======== Provided material ========
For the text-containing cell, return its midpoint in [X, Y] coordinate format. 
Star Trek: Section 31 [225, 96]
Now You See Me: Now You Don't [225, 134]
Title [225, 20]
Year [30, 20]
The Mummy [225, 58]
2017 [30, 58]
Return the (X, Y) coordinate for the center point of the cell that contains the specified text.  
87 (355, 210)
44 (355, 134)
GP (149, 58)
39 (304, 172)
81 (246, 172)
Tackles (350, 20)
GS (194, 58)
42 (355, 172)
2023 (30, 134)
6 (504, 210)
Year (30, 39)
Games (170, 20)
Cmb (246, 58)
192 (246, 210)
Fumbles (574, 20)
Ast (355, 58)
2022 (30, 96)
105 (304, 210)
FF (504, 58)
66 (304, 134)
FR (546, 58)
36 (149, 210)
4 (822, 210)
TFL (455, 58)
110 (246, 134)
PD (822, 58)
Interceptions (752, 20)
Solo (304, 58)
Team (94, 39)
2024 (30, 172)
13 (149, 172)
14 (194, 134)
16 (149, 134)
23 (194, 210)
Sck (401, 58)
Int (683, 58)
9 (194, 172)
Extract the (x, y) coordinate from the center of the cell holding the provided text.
========
======== Provided material ========
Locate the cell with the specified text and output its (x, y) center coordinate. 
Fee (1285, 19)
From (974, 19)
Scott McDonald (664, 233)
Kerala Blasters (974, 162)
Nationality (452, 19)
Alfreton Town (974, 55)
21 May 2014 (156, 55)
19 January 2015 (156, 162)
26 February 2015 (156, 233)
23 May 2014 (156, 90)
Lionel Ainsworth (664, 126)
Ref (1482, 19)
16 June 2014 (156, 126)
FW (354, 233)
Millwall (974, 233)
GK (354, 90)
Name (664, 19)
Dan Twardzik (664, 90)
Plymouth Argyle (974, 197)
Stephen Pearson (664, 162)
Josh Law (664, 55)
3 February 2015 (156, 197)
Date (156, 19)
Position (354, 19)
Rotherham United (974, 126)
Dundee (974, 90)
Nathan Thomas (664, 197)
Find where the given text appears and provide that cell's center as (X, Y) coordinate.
========
======== Provided material ========
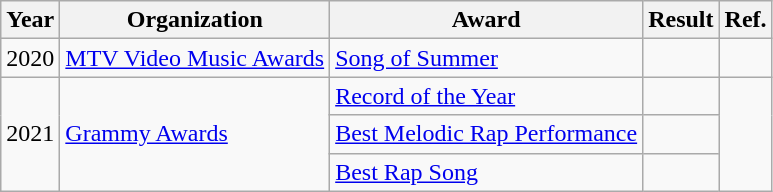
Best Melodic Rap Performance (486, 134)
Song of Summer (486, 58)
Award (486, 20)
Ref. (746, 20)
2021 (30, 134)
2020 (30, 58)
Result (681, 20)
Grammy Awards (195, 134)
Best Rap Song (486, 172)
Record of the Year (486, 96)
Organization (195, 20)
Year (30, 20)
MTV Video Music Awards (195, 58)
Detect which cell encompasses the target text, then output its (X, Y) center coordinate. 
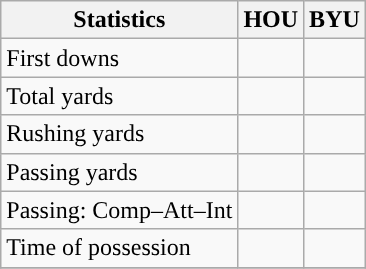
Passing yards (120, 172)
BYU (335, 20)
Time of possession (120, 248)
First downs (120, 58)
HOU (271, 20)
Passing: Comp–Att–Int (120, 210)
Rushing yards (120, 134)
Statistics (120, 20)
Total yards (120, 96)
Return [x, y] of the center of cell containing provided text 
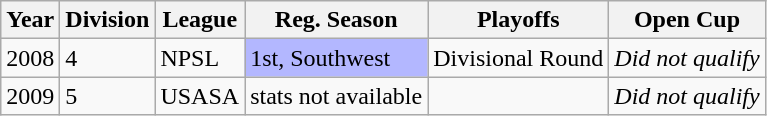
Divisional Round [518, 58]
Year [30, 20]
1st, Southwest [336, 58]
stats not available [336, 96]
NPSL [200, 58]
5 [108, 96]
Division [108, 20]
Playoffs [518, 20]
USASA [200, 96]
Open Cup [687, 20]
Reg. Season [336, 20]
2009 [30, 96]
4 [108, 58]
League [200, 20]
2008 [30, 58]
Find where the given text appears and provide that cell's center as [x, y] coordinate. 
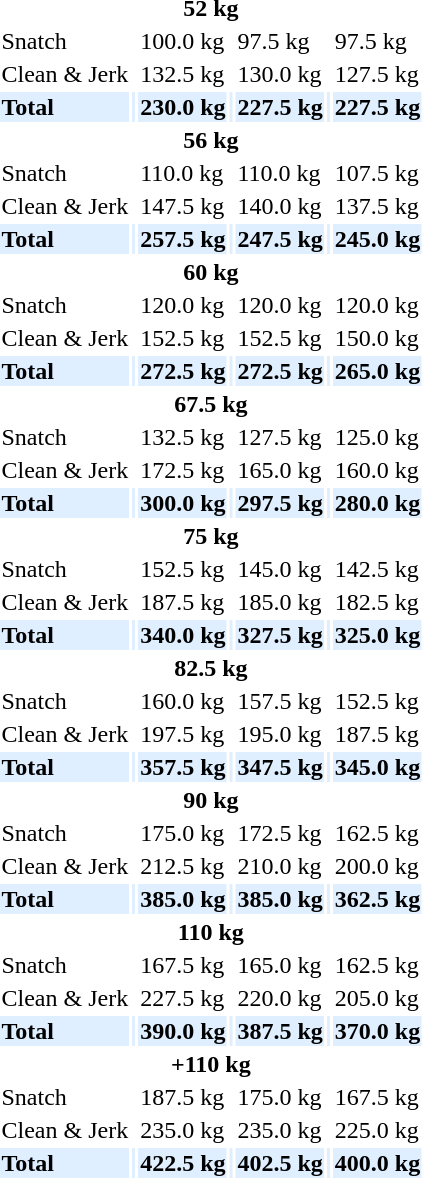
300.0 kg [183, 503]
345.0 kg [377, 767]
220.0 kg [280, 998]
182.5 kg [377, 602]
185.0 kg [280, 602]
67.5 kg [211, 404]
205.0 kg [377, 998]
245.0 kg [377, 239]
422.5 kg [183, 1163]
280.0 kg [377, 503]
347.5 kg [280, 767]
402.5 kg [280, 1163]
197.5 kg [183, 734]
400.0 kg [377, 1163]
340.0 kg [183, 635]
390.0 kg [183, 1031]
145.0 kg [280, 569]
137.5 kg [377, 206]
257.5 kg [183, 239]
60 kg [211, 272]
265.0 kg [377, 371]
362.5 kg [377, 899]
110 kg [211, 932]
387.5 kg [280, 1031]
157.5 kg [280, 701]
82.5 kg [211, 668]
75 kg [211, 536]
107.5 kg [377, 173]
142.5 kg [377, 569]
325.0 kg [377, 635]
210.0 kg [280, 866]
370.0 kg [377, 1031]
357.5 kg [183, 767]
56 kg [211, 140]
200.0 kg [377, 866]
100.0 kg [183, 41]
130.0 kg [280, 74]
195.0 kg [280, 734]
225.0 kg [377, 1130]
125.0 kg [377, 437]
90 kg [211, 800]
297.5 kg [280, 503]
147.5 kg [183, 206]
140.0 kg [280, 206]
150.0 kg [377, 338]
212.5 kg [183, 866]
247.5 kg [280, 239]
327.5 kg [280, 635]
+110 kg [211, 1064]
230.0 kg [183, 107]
========
→ **Required work**: Copy out word for word the part of the data that opens with the line containing "300.0 kg [183, 503]" and closes with the line containing "400.0 kg [377, 1163]", both of those lines included.

→ **Answer for the task**:
300.0 kg [183, 503]
345.0 kg [377, 767]
220.0 kg [280, 998]
182.5 kg [377, 602]
185.0 kg [280, 602]
67.5 kg [211, 404]
205.0 kg [377, 998]
245.0 kg [377, 239]
422.5 kg [183, 1163]
280.0 kg [377, 503]
347.5 kg [280, 767]
402.5 kg [280, 1163]
197.5 kg [183, 734]
400.0 kg [377, 1163]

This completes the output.